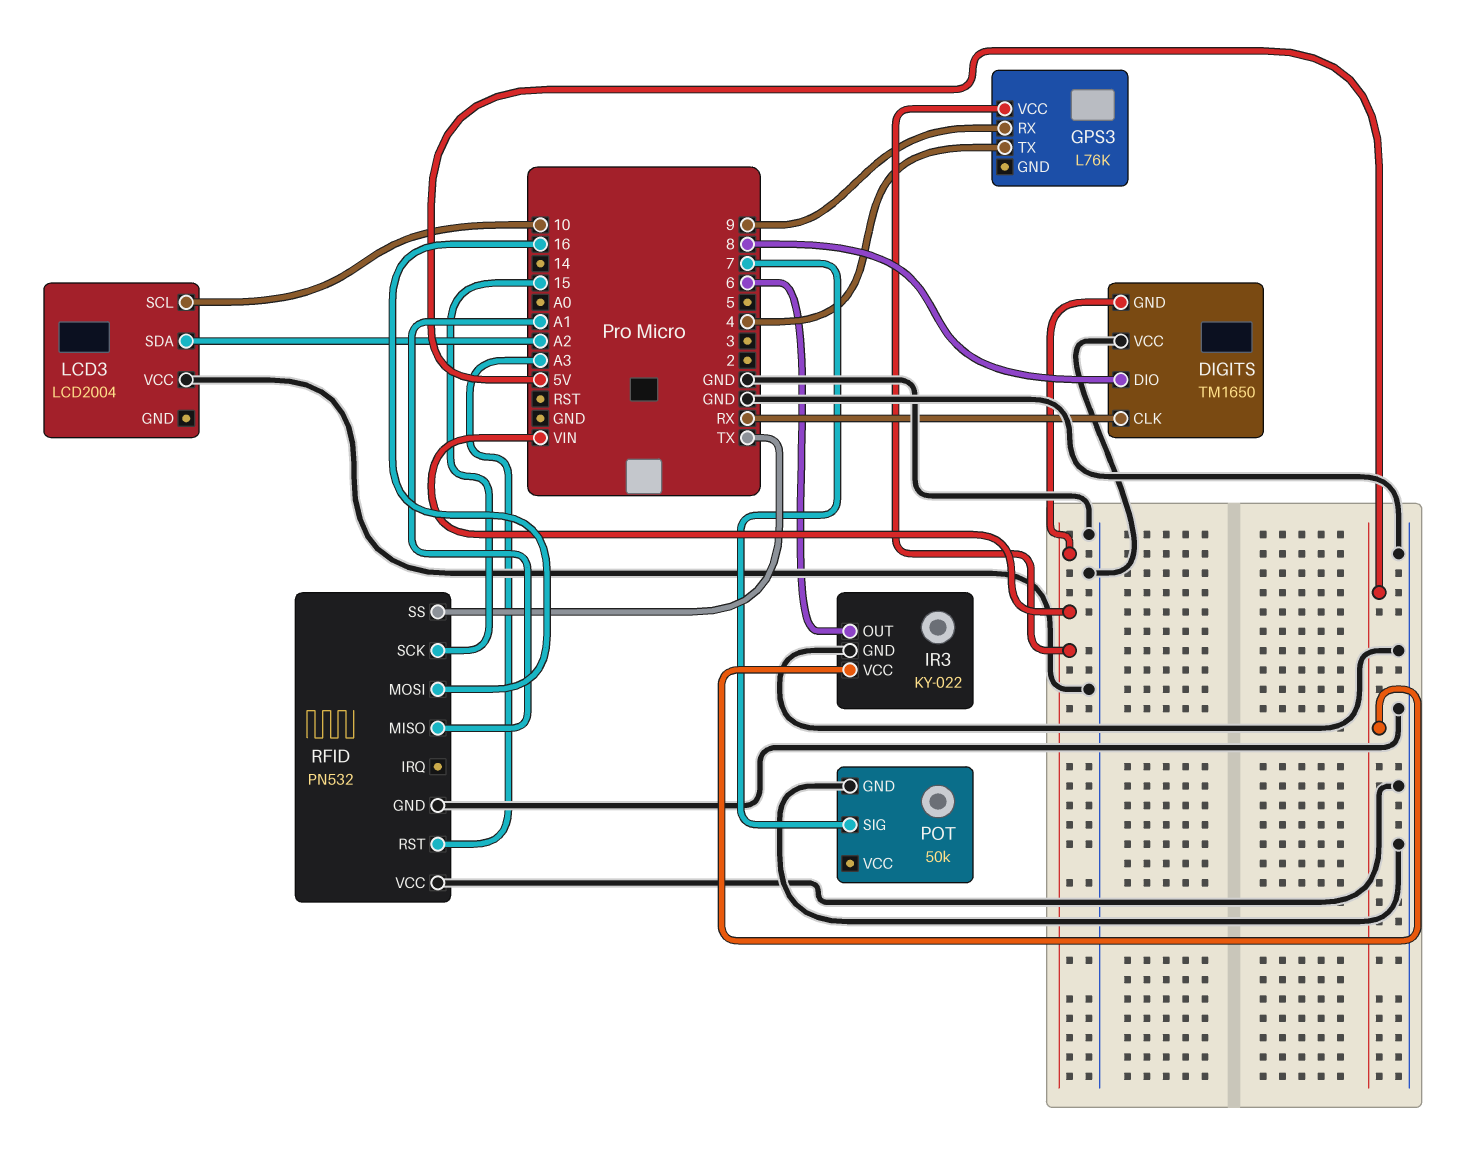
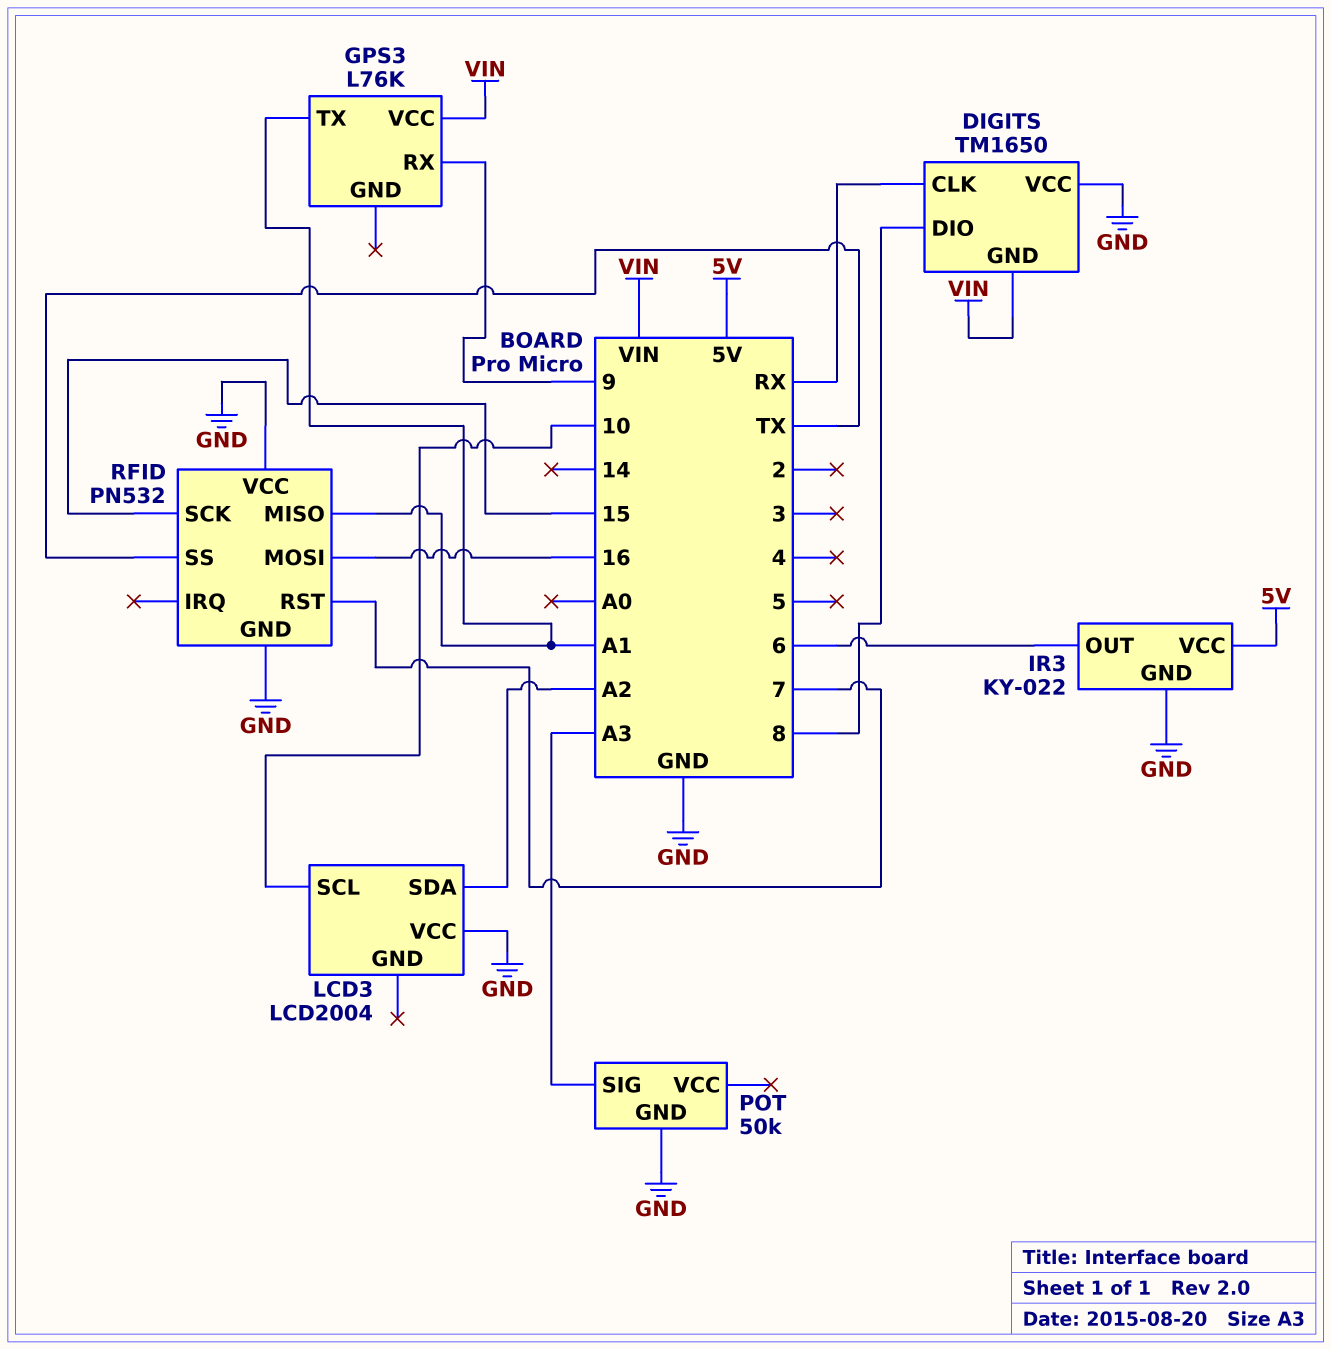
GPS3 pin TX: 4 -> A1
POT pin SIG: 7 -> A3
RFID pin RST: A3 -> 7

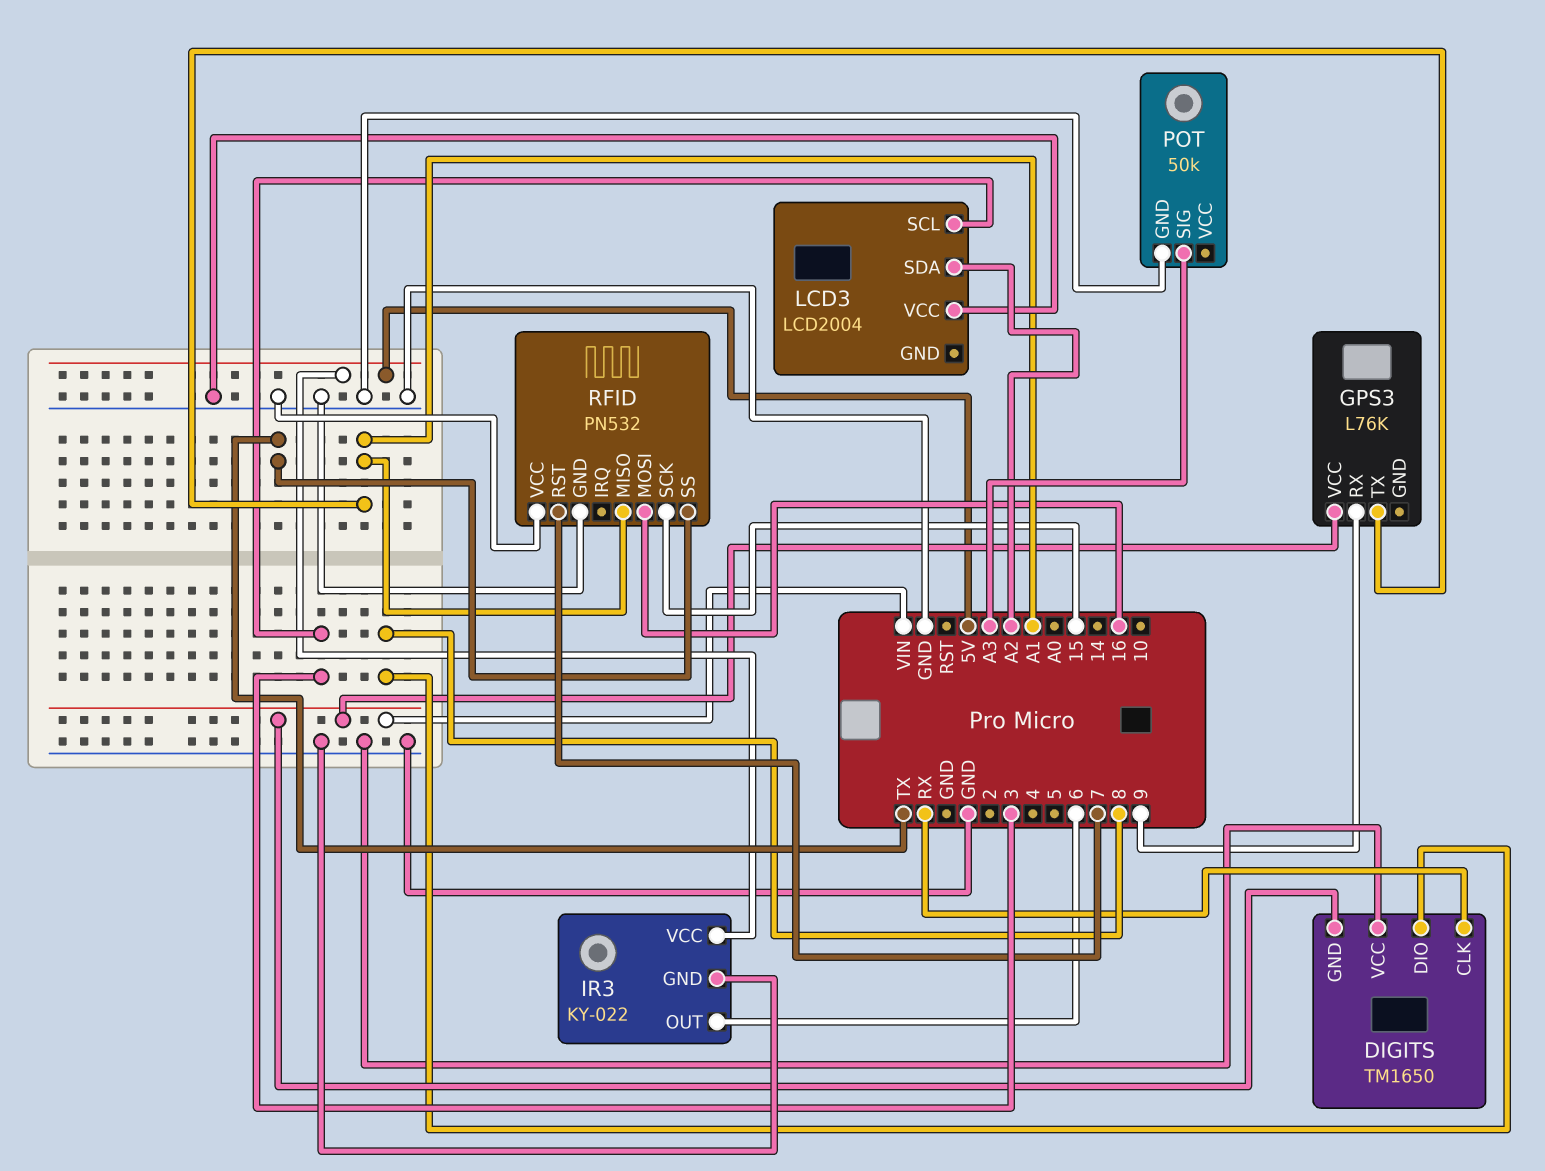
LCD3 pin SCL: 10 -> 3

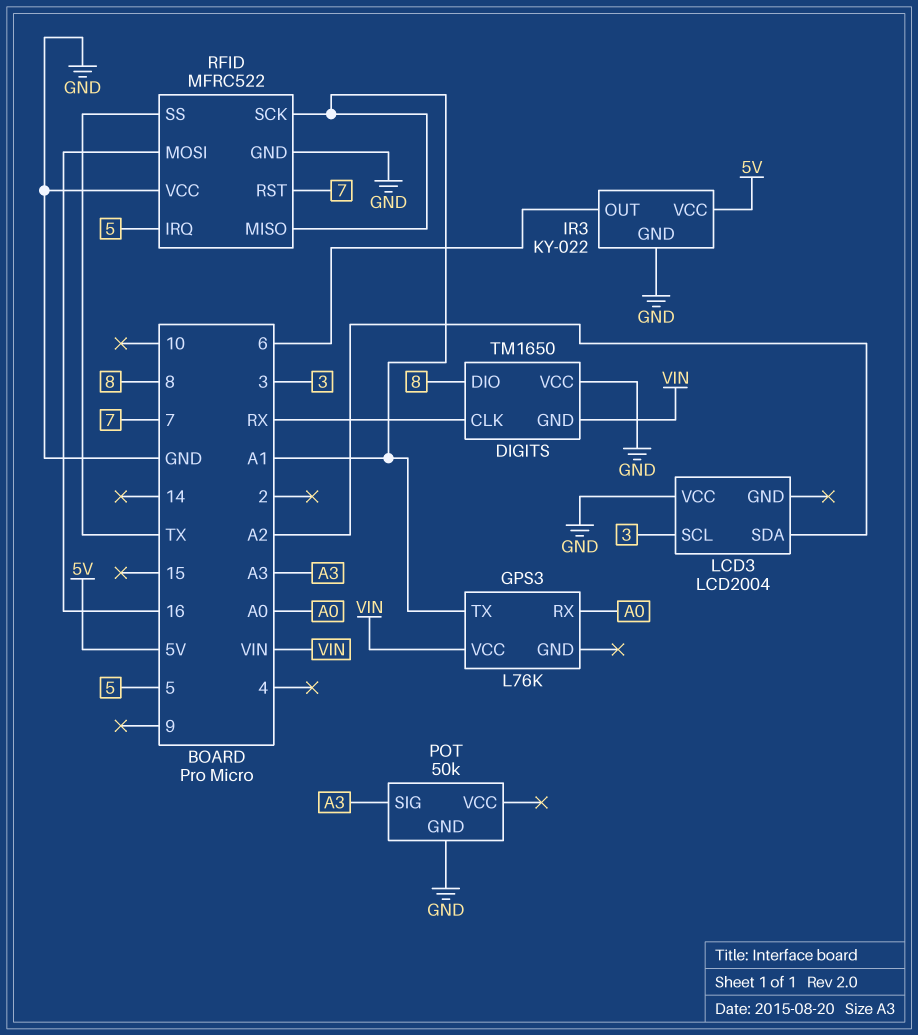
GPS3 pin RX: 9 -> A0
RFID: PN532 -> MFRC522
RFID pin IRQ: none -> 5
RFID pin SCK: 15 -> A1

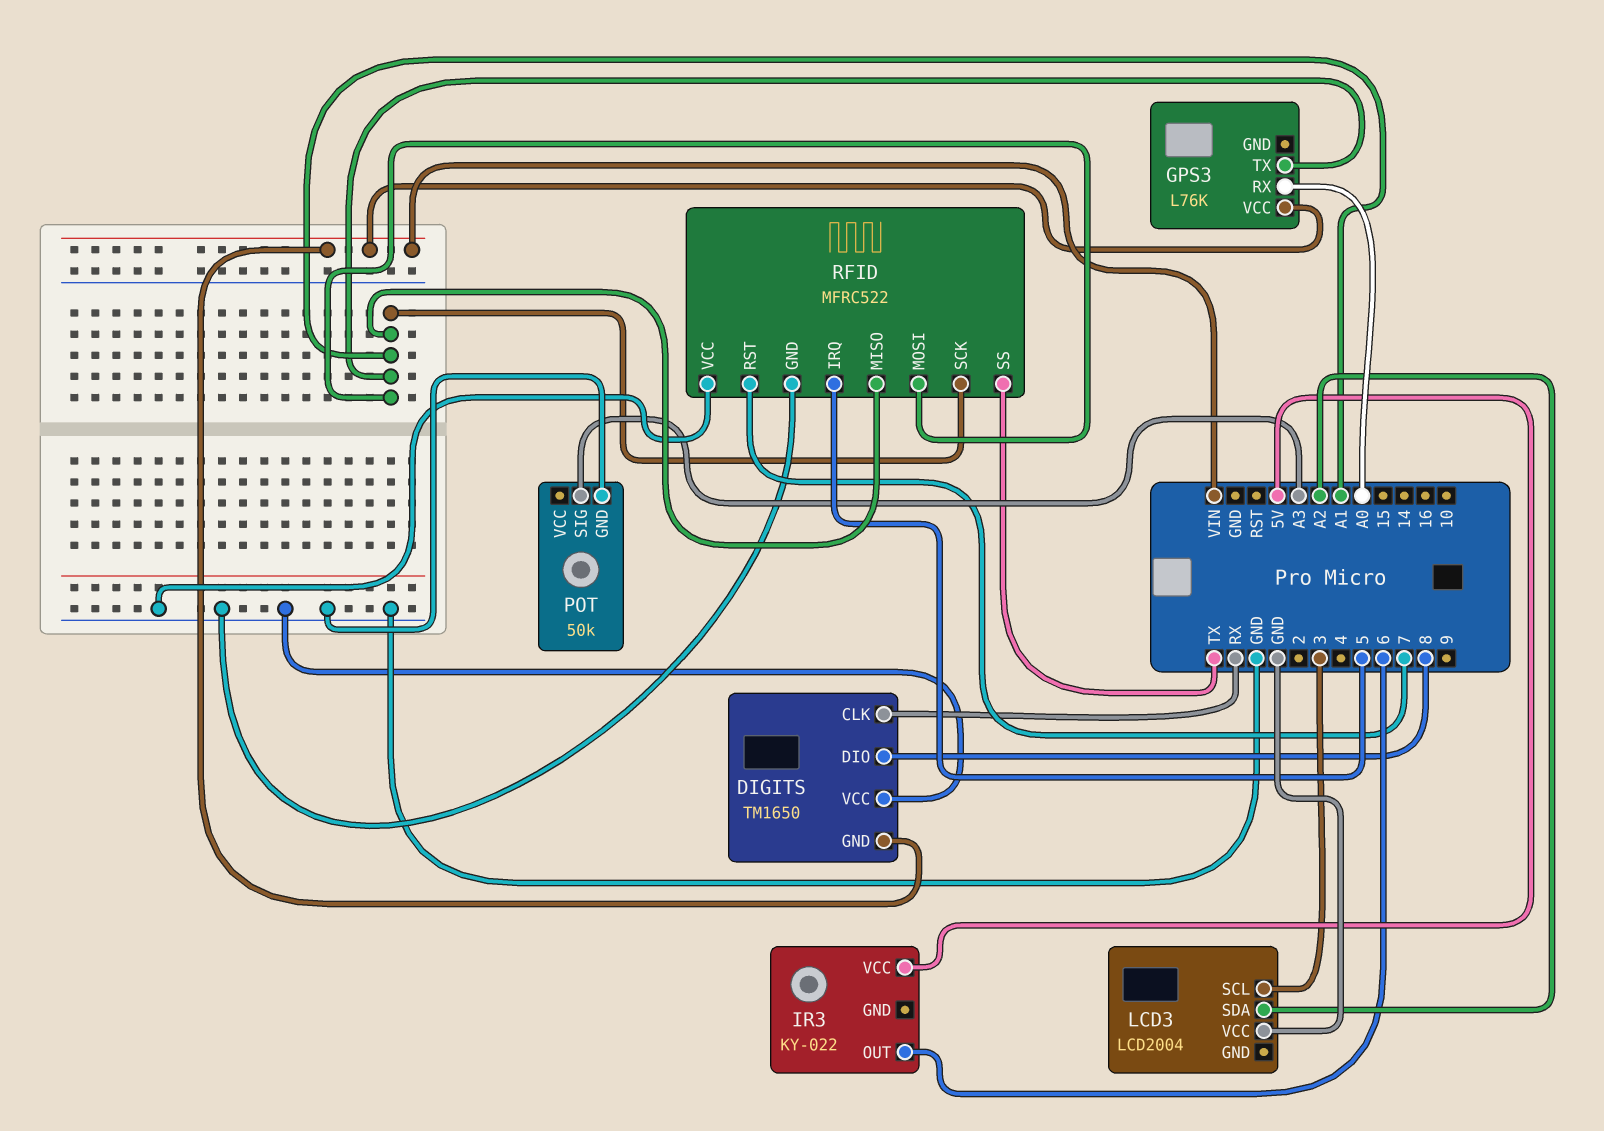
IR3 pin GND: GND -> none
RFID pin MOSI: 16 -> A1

════════════════

* Problem statement: Please set down the whole listing exactly, apart from the pictures.

* Solution for this problem:
GPS3 pin TX: 4 -> A1
POT pin SIG: 7 -> A3
RFID pin RST: A3 -> 7

LCD3 pin SCL: 10 -> 3

GPS3 pin RX: 9 -> A0
RFID: PN532 -> MFRC522
RFID pin IRQ: none -> 5
RFID pin SCK: 15 -> A1

IR3 pin GND: GND -> none
RFID pin MOSI: 16 -> A1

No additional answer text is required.